Material provided:

· · · · ·

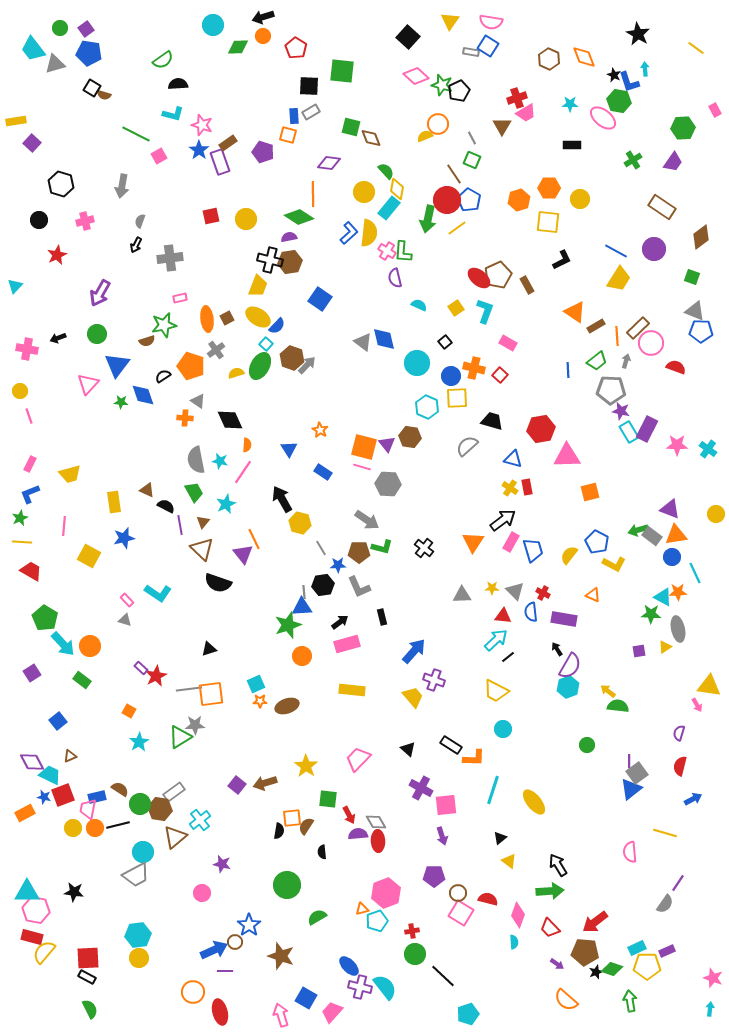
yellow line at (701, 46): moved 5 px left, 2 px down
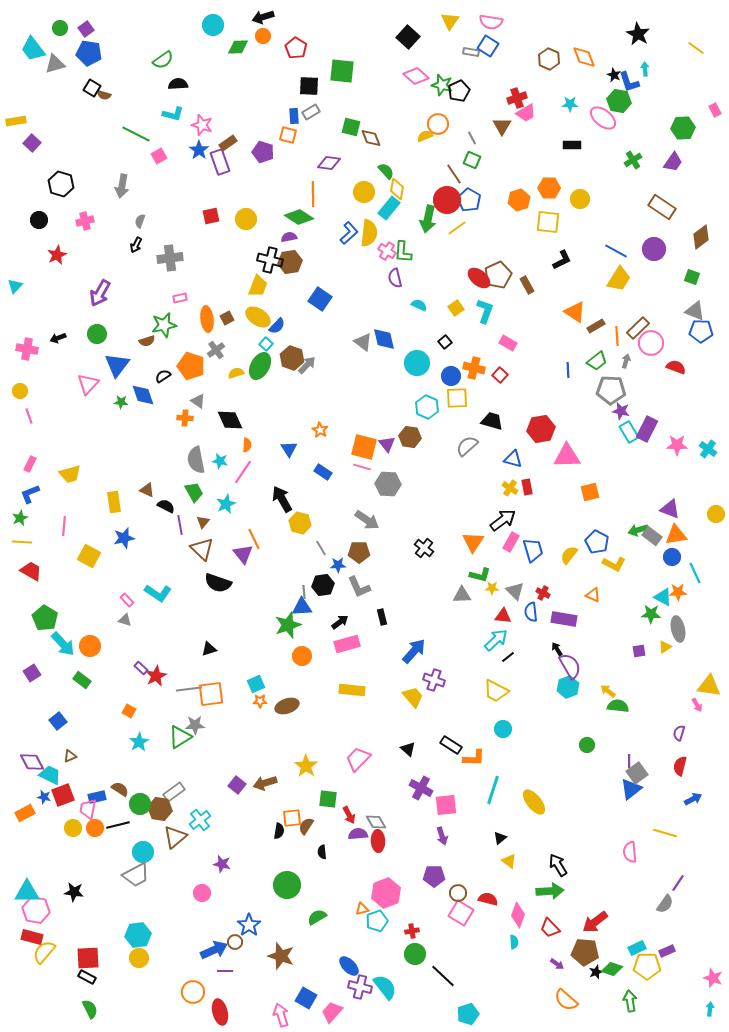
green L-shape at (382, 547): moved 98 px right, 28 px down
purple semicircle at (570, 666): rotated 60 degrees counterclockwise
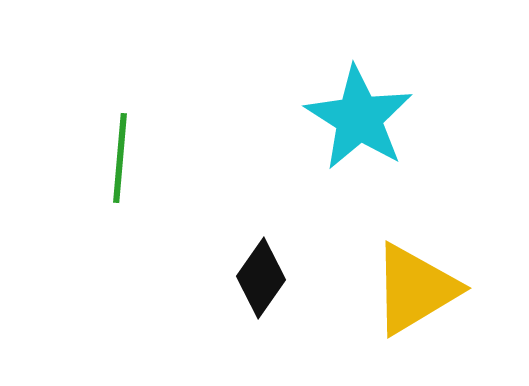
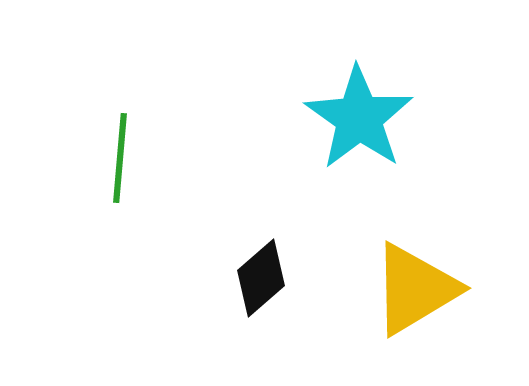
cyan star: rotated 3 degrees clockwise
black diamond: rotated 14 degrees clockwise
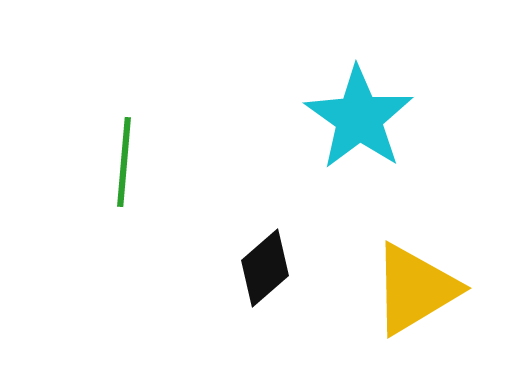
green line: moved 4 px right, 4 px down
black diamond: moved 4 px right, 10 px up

· · · · ·

Rewrite the lines in the records as a numbered list, dropping any blank lines. Leave the pictures out of your list.

1. yellow line at (701, 46): moved 5 px left, 2 px down
2. green L-shape at (382, 547): moved 98 px right, 28 px down
3. purple semicircle at (570, 666): rotated 60 degrees counterclockwise
4. cyan star: rotated 3 degrees clockwise
5. black diamond: rotated 14 degrees clockwise
6. green line: moved 4 px right, 4 px down
7. black diamond: moved 4 px right, 10 px up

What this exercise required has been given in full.